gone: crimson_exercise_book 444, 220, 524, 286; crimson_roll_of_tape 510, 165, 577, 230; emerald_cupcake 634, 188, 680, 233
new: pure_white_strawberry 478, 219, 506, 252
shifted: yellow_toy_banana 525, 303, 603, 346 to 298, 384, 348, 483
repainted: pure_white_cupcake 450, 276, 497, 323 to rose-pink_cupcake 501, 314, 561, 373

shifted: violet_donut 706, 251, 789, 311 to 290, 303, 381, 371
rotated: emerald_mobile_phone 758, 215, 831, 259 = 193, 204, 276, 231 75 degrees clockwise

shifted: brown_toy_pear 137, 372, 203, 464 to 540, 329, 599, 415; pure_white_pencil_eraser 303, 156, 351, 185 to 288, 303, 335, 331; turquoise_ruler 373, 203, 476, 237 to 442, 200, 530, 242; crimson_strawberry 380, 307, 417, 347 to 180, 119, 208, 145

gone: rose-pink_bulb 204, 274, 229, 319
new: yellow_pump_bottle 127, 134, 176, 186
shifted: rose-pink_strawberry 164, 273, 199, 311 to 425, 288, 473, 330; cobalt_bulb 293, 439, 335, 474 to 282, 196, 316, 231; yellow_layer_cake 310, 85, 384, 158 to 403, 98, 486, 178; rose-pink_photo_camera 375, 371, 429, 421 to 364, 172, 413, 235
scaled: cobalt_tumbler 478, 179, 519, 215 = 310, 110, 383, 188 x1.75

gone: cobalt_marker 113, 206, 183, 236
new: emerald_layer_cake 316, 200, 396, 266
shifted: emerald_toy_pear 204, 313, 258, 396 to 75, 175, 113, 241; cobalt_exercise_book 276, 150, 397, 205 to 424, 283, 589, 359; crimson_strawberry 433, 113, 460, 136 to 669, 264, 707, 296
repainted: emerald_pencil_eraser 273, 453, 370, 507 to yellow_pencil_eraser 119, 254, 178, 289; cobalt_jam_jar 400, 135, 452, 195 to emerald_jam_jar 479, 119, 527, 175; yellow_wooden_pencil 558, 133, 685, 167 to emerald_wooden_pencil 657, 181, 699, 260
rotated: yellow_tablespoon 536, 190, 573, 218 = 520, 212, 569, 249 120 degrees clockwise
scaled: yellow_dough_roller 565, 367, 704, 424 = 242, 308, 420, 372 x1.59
----
### TASK OBJECTIVE
Retype the whole listing above exactly as it appears.

### ANSWER
gone: crimson_exercise_book 444, 220, 524, 286; crimson_roll_of_tape 510, 165, 577, 230; emerald_cupcake 634, 188, 680, 233
new: pure_white_strawberry 478, 219, 506, 252
shifted: yellow_toy_banana 525, 303, 603, 346 to 298, 384, 348, 483
repainted: pure_white_cupcake 450, 276, 497, 323 to rose-pink_cupcake 501, 314, 561, 373

shifted: violet_donut 706, 251, 789, 311 to 290, 303, 381, 371
rotated: emerald_mobile_phone 758, 215, 831, 259 = 193, 204, 276, 231 75 degrees clockwise

shifted: brown_toy_pear 137, 372, 203, 464 to 540, 329, 599, 415; pure_white_pencil_eraser 303, 156, 351, 185 to 288, 303, 335, 331; turquoise_ruler 373, 203, 476, 237 to 442, 200, 530, 242; crimson_strawberry 380, 307, 417, 347 to 180, 119, 208, 145

gone: rose-pink_bulb 204, 274, 229, 319
new: yellow_pump_bottle 127, 134, 176, 186
shifted: rose-pink_strawberry 164, 273, 199, 311 to 425, 288, 473, 330; cobalt_bulb 293, 439, 335, 474 to 282, 196, 316, 231; yellow_layer_cake 310, 85, 384, 158 to 403, 98, 486, 178; rose-pink_photo_camera 375, 371, 429, 421 to 364, 172, 413, 235
scaled: cobalt_tumbler 478, 179, 519, 215 = 310, 110, 383, 188 x1.75

gone: cobalt_marker 113, 206, 183, 236
new: emerald_layer_cake 316, 200, 396, 266
shifted: emerald_toy_pear 204, 313, 258, 396 to 75, 175, 113, 241; cobalt_exercise_book 276, 150, 397, 205 to 424, 283, 589, 359; crimson_strawberry 433, 113, 460, 136 to 669, 264, 707, 296
repainted: emerald_pencil_eraser 273, 453, 370, 507 to yellow_pencil_eraser 119, 254, 178, 289; cobalt_jam_jar 400, 135, 452, 195 to emerald_jam_jar 479, 119, 527, 175; yellow_wooden_pencil 558, 133, 685, 167 to emerald_wooden_pencil 657, 181, 699, 260
rotated: yellow_tablespoon 536, 190, 573, 218 = 520, 212, 569, 249 120 degrees clockwise
scaled: yellow_dough_roller 565, 367, 704, 424 = 242, 308, 420, 372 x1.59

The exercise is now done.